Your assignment: For each record below, retype the text exactly and omit any image.

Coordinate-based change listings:
------------
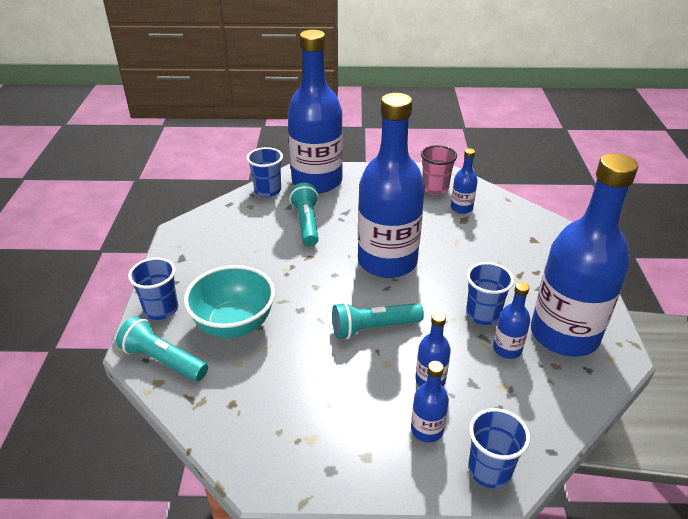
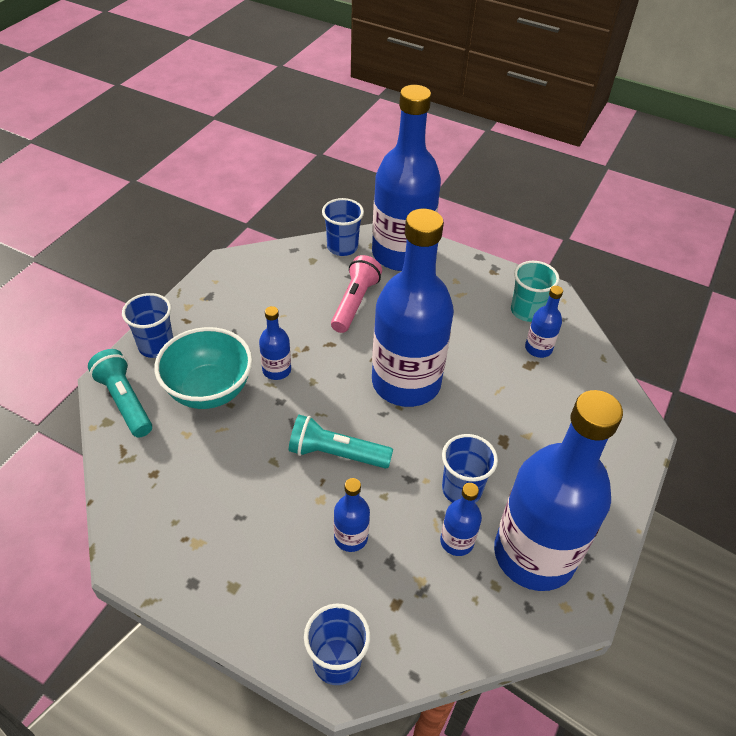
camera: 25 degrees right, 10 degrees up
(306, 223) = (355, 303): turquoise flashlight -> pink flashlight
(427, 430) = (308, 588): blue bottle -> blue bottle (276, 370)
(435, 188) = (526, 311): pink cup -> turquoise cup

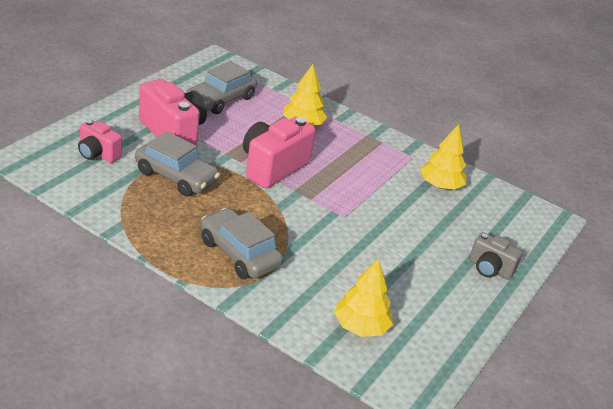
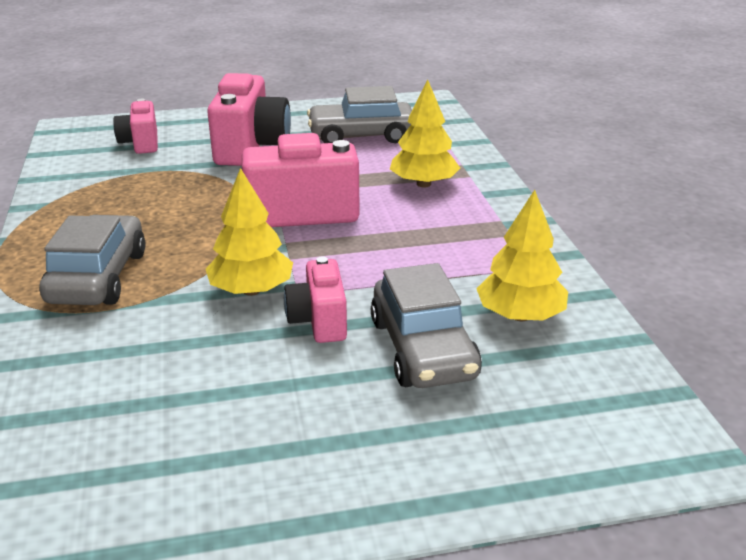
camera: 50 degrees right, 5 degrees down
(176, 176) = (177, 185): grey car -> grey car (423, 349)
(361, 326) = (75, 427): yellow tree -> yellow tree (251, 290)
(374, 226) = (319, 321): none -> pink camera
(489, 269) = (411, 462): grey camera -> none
------------
Solution to the problem:
camera: 25 degrees right, 10 degrees up
(306, 223) = (355, 303): turquoise flashlight -> pink flashlight
(427, 430) = (308, 588): blue bottle -> blue bottle (276, 370)
(435, 188) = (526, 311): pink cup -> turquoise cup

camera: 50 degrees right, 5 degrees down
(176, 176) = (177, 185): grey car -> grey car (423, 349)
(361, 326) = (75, 427): yellow tree -> yellow tree (251, 290)
(374, 226) = (319, 321): none -> pink camera
(489, 269) = (411, 462): grey camera -> none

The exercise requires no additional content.